=== Prompt ===
Please give the lines from the one containing "This screenshot has height=540, width=960. I" through the one containing "coordinates (684, 427).", inclusive, as a numbered list without blank lines.

*** Information given ***

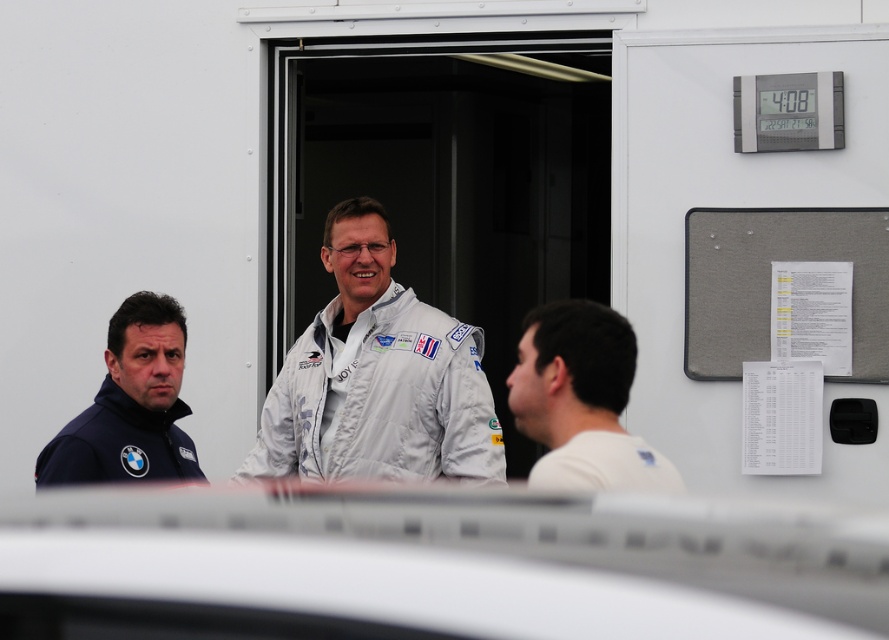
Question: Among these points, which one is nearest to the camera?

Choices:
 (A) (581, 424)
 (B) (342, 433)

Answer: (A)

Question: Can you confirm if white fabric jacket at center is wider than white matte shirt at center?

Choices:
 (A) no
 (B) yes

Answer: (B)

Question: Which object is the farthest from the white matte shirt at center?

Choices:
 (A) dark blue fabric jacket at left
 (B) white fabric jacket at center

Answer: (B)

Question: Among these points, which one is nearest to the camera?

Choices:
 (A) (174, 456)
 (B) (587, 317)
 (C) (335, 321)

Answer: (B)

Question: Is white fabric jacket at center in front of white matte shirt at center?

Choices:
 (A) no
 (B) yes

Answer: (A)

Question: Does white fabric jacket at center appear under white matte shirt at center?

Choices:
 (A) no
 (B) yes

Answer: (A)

***
*** Information given ***

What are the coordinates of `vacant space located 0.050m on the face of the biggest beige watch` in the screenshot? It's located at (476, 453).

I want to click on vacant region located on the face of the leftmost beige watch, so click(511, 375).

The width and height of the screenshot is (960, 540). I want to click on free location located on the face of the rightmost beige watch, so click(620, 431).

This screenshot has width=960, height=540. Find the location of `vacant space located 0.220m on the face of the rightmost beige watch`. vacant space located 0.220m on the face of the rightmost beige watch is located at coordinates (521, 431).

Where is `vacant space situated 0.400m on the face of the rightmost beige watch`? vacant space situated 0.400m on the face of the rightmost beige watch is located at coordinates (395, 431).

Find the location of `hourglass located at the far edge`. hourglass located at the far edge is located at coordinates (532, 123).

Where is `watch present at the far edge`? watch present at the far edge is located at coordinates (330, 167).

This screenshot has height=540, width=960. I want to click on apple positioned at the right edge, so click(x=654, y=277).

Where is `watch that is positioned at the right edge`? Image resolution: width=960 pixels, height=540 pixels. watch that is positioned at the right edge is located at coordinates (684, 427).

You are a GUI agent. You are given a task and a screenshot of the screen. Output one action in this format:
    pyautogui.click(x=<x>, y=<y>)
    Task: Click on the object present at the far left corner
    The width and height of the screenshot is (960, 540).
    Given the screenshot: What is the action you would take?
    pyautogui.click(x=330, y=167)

***
*** Information given ***

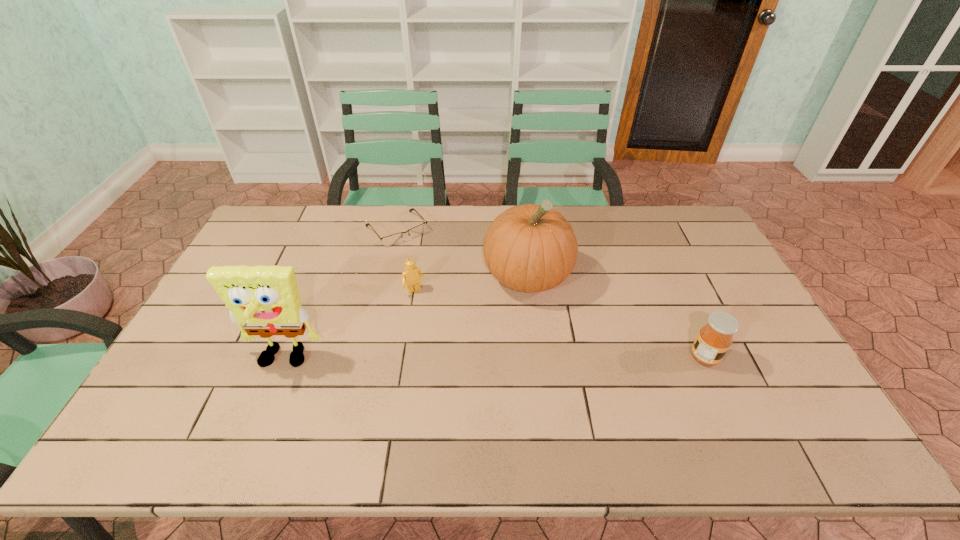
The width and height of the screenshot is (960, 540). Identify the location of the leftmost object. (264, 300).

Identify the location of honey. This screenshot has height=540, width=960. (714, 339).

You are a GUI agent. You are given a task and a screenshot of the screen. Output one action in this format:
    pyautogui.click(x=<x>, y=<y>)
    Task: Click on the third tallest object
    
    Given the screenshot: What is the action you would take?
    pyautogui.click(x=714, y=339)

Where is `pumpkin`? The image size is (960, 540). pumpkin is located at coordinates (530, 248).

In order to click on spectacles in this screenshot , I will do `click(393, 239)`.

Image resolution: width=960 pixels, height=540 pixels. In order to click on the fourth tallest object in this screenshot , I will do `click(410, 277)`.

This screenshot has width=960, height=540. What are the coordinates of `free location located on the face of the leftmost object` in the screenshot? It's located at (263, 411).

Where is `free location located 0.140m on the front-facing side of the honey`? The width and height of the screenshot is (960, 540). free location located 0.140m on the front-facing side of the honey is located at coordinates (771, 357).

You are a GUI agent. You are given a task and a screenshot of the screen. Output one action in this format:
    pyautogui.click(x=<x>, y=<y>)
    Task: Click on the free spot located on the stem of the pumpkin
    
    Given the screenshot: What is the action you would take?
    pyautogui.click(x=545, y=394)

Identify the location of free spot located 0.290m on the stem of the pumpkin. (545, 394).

***

=== Answer area ===
1. This screenshot has height=540, width=960. I want to click on apple positioned at the right edge, so click(x=654, y=277).
2. Where is `watch that is positioned at the right edge`? Image resolution: width=960 pixels, height=540 pixels. watch that is positioned at the right edge is located at coordinates (684, 427).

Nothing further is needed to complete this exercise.